GOAL OF THE EXERCISE: Copy everything in the records exactly; the pictures stay out.

=== Begin Enclosure ===

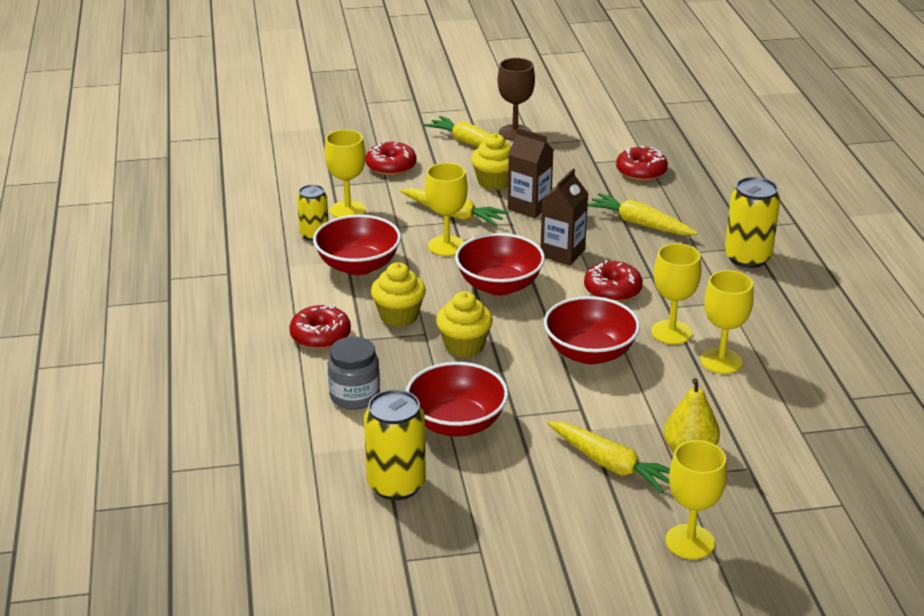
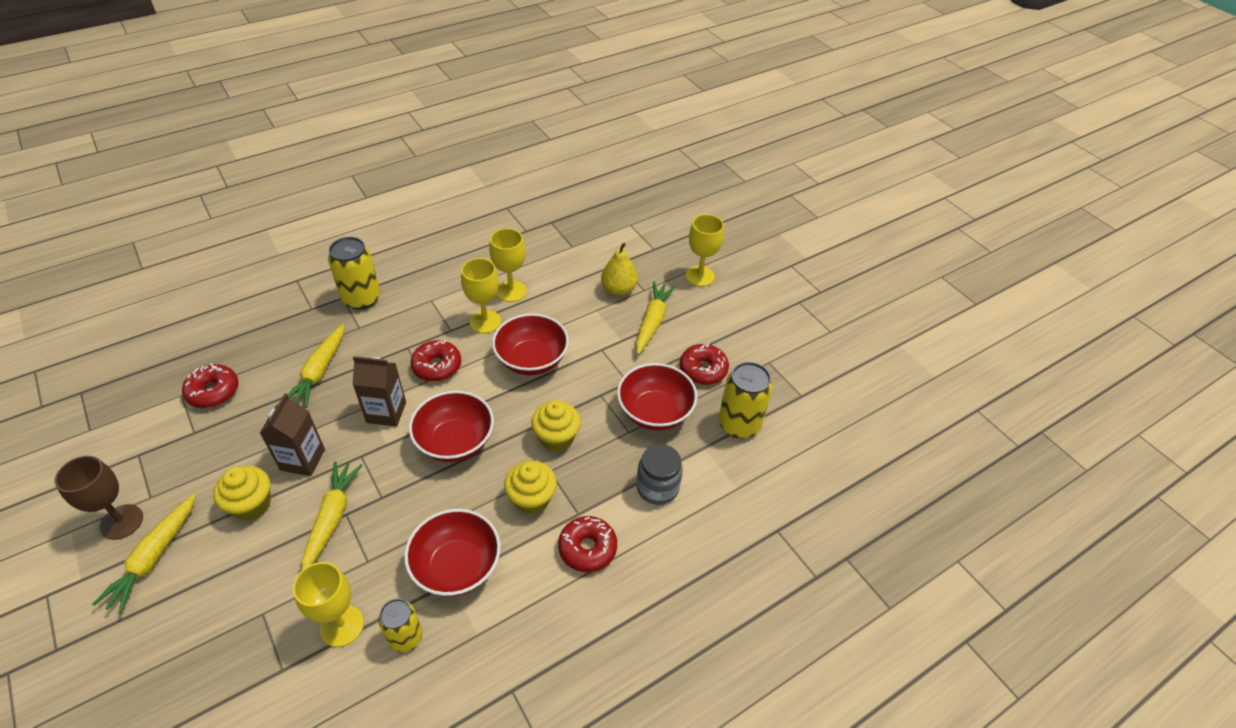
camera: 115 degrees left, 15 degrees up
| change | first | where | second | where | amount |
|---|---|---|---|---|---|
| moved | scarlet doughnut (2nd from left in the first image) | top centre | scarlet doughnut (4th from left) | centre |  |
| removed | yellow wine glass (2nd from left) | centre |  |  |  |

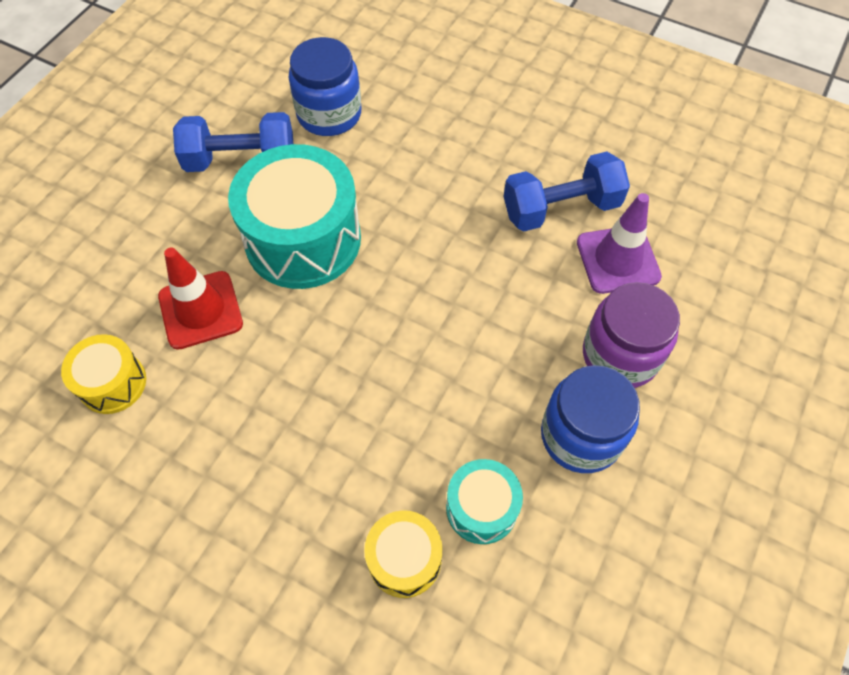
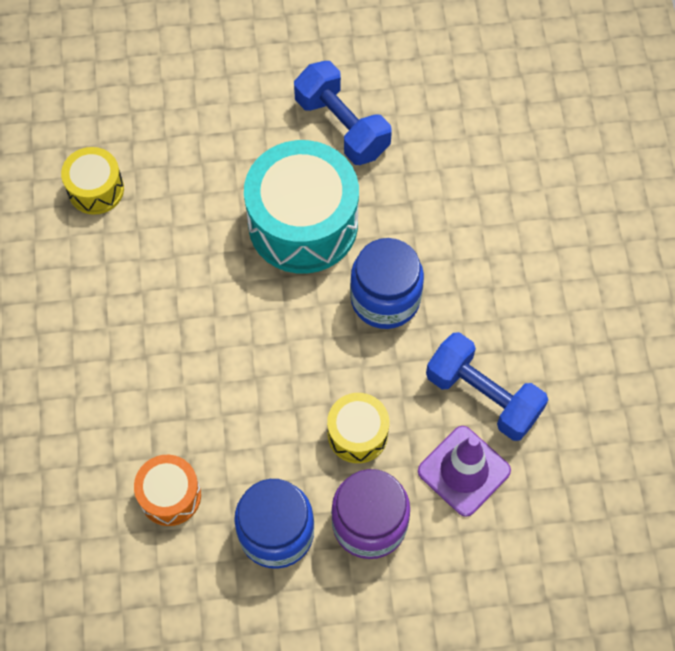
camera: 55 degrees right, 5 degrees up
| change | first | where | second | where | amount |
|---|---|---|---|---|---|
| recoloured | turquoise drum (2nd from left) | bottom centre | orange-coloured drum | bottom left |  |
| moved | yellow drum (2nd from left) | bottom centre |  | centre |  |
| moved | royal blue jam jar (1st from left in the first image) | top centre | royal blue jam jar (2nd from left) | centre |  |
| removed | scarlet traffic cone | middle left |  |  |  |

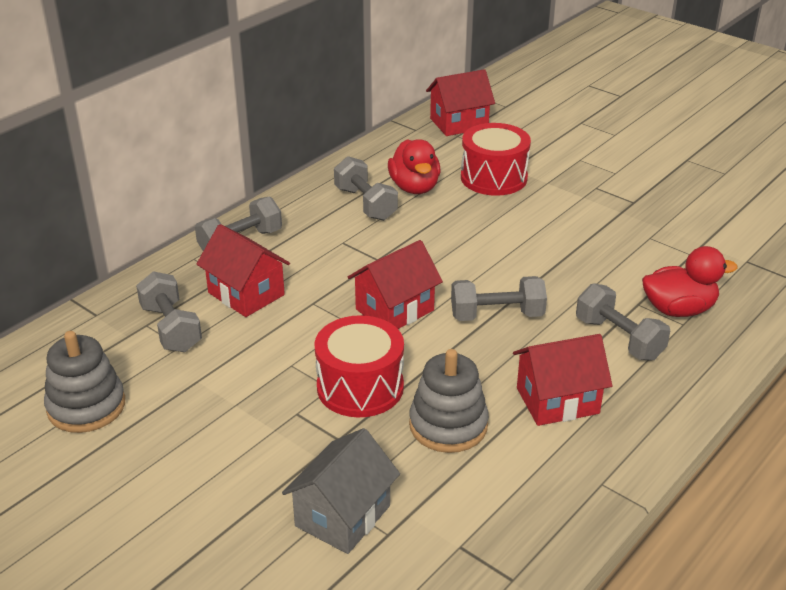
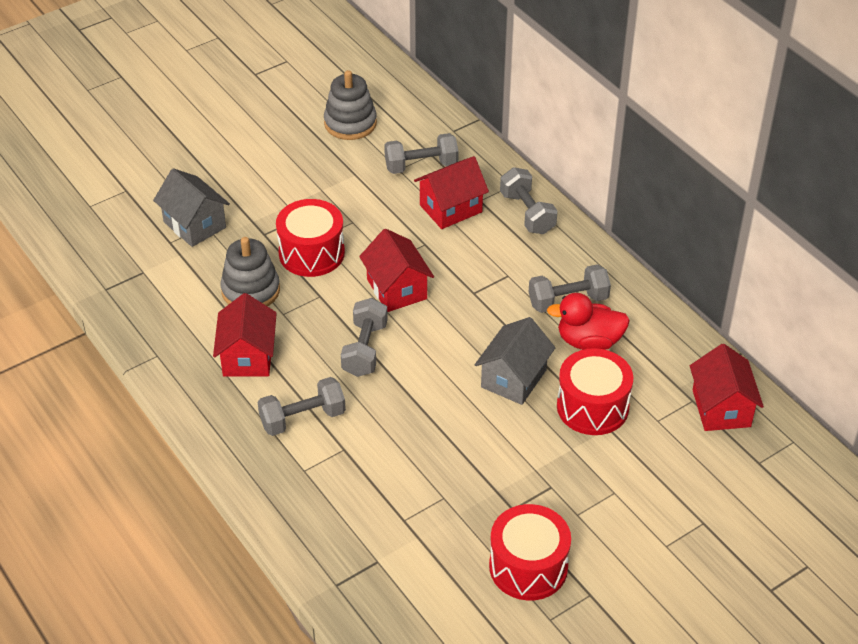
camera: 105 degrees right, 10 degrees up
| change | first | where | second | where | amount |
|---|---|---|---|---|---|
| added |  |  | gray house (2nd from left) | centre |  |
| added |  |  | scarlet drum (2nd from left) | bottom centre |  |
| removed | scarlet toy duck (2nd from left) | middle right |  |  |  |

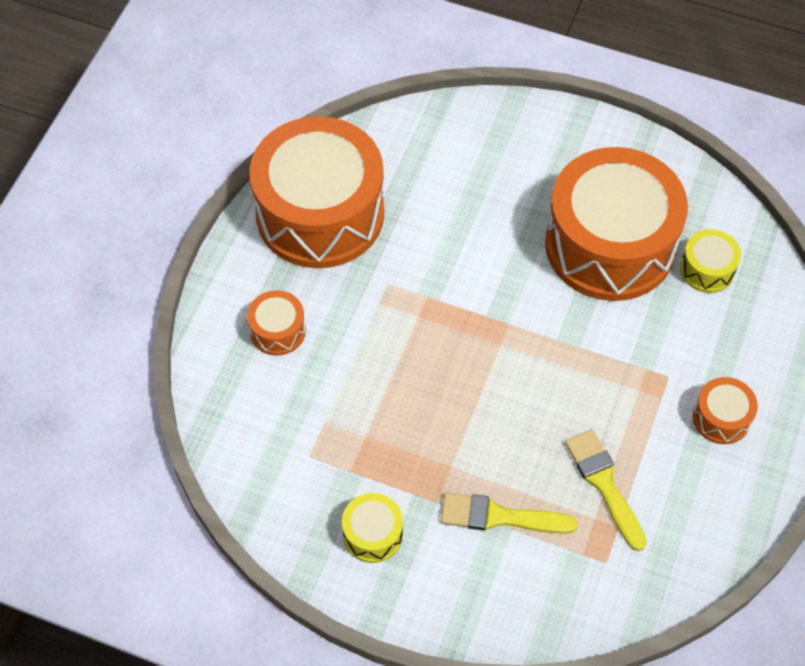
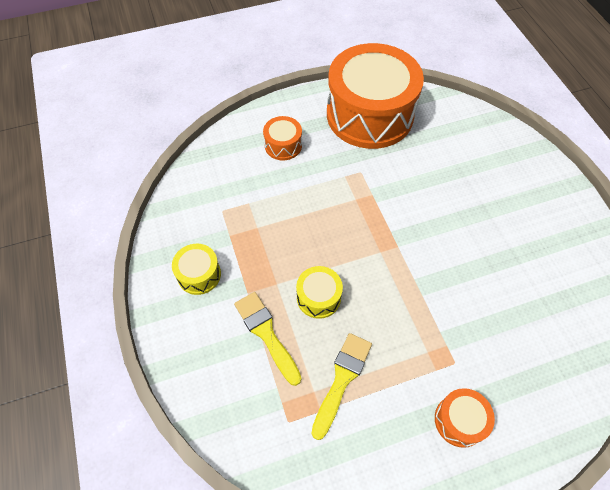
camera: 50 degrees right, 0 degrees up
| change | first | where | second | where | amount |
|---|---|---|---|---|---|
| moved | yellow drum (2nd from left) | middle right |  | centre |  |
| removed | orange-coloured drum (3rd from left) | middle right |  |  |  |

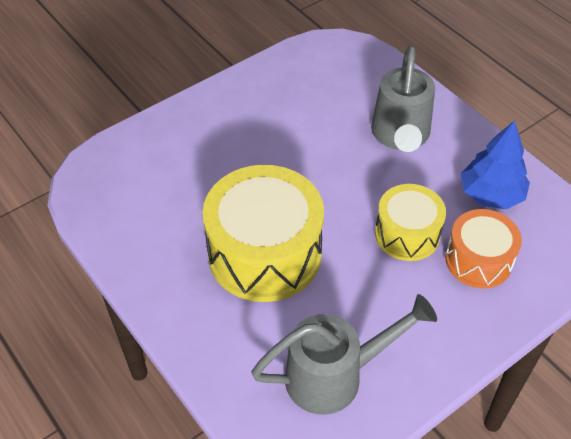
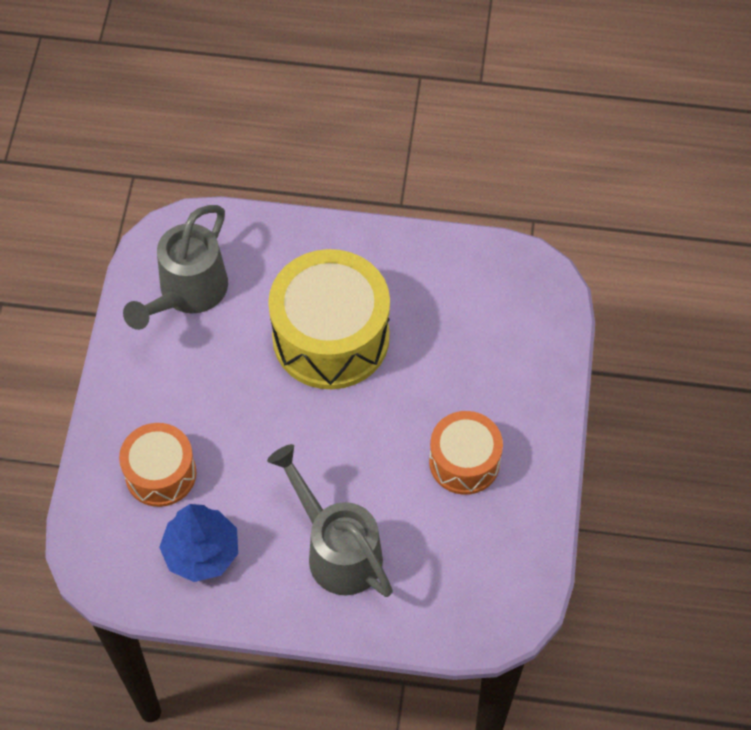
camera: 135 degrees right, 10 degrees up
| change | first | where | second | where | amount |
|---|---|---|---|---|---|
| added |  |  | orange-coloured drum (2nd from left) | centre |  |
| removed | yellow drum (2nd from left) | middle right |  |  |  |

=== End Enclosure ===

WRITTEN REPLY:
camera: 115 degrees left, 15 degrees up
| change | first | where | second | where | amount |
|---|---|---|---|---|---|
| moved | scarlet doughnut (2nd from left in the first image) | top centre | scarlet doughnut (4th from left) | centre |  |
| removed | yellow wine glass (2nd from left) | centre |  |  |  |

camera: 55 degrees right, 5 degrees up
| change | first | where | second | where | amount |
|---|---|---|---|---|---|
| recoloured | turquoise drum (2nd from left) | bottom centre | orange-coloured drum | bottom left |  |
| moved | yellow drum (2nd from left) | bottom centre |  | centre |  |
| moved | royal blue jam jar (1st from left in the first image) | top centre | royal blue jam jar (2nd from left) | centre |  |
| removed | scarlet traffic cone | middle left |  |  |  |

camera: 105 degrees right, 10 degrees up
| change | first | where | second | where | amount |
|---|---|---|---|---|---|
| added |  |  | gray house (2nd from left) | centre |  |
| added |  |  | scarlet drum (2nd from left) | bottom centre |  |
| removed | scarlet toy duck (2nd from left) | middle right |  |  |  |

camera: 50 degrees right, 0 degrees up
| change | first | where | second | where | amount |
|---|---|---|---|---|---|
| moved | yellow drum (2nd from left) | middle right |  | centre |  |
| removed | orange-coloured drum (3rd from left) | middle right |  |  |  |

camera: 135 degrees right, 10 degrees up
| change | first | where | second | where | amount |
|---|---|---|---|---|---|
| added |  |  | orange-coloured drum (2nd from left) | centre |  |
| removed | yellow drum (2nd from left) | middle right |  |  |  |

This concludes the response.